Segment Start: Source data

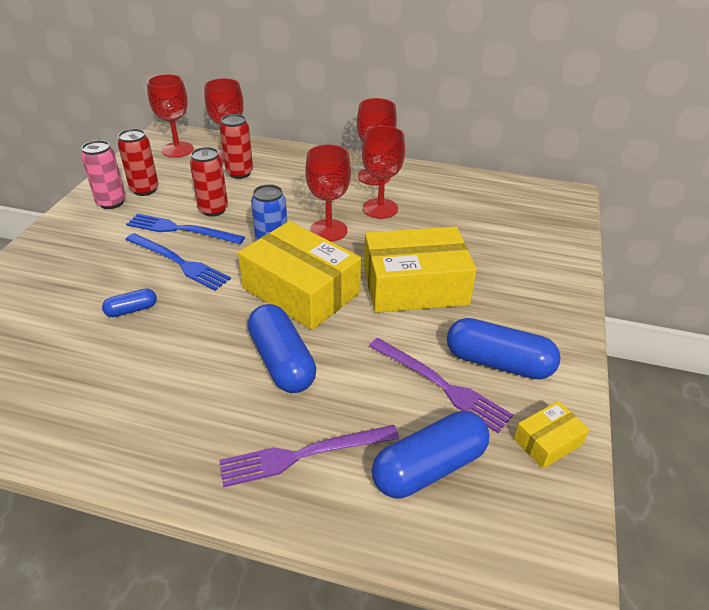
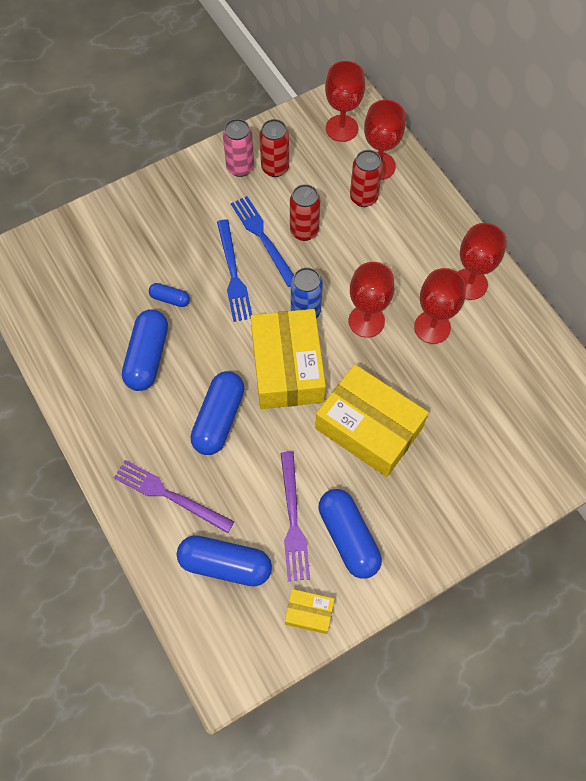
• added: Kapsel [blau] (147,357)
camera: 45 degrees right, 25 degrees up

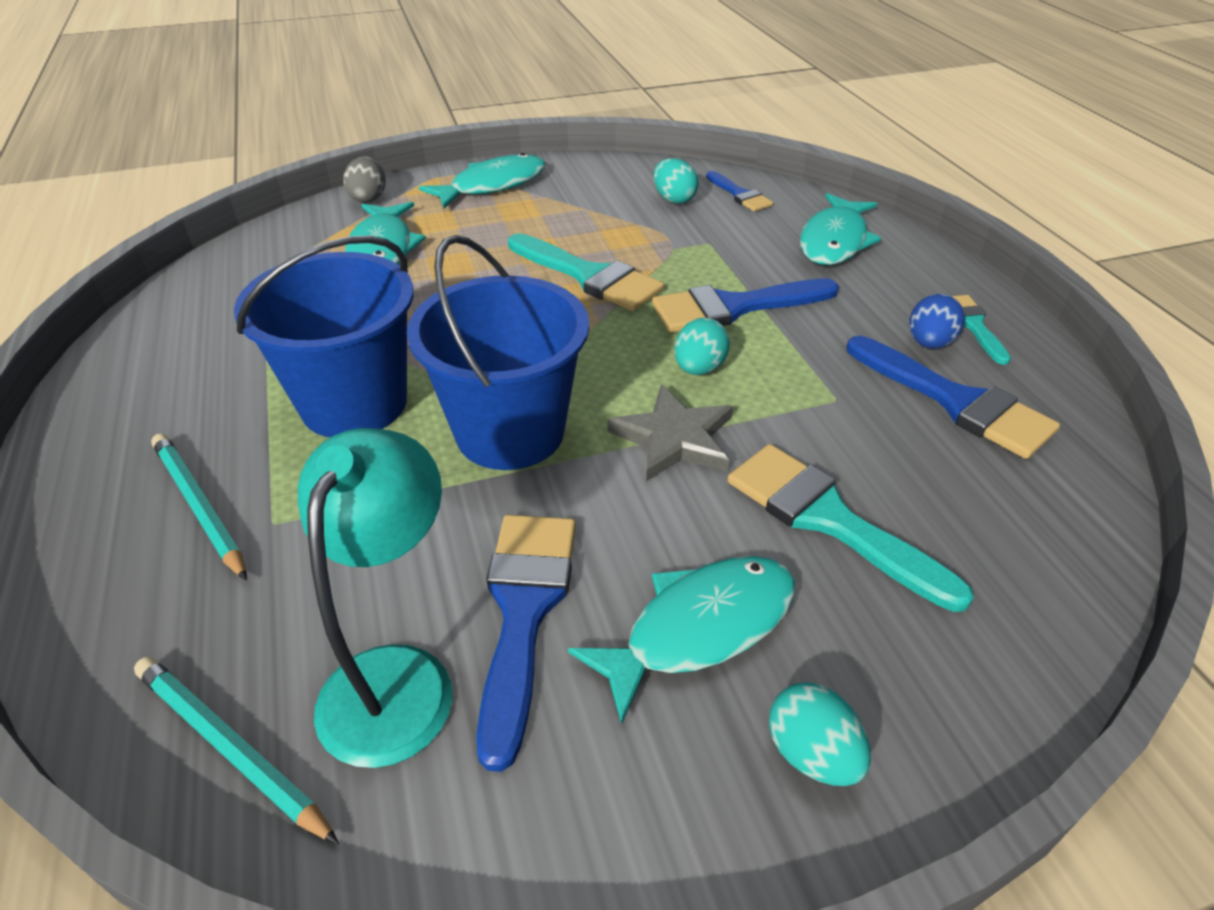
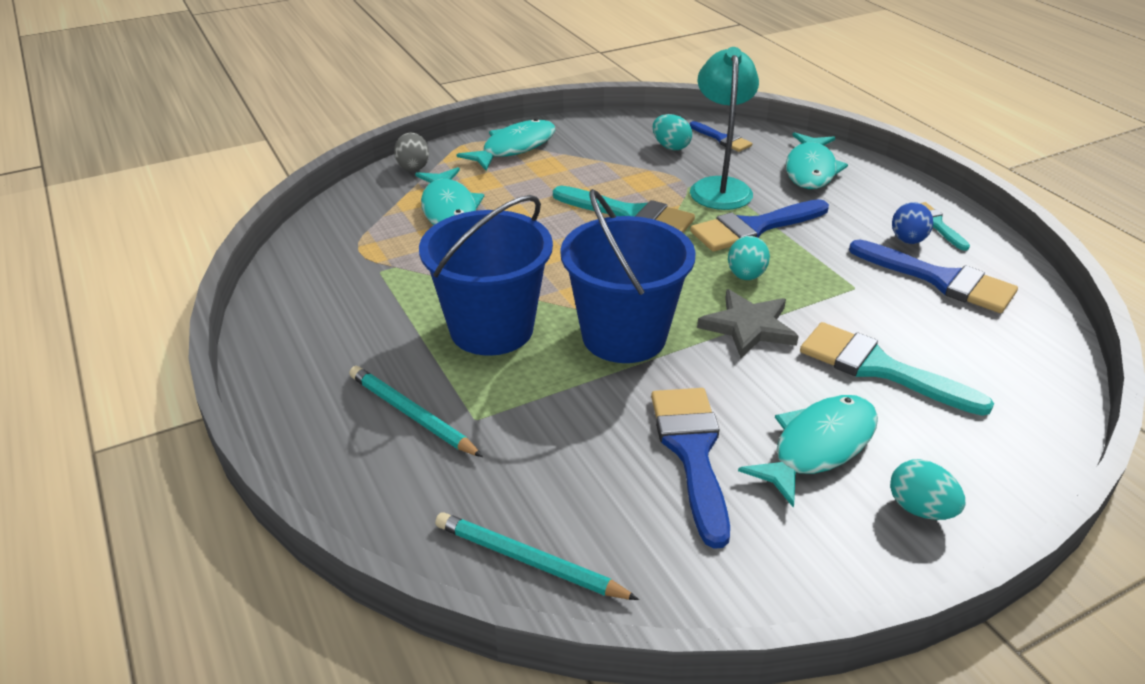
• moved: Lampe [türkis] (396,677) to (719,187)
camera: 10 degrees left, 5 degrees down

Segment End: Source data

Problem to work on:
The whole listing is to be retyped exactly, with its pictures removed.

Answer to the problem:
• added: Kapsel [blau] (147,357)
camera: 45 degrees right, 25 degrees up

• moved: Lampe [türkis] (396,677) to (719,187)
camera: 10 degrees left, 5 degrees down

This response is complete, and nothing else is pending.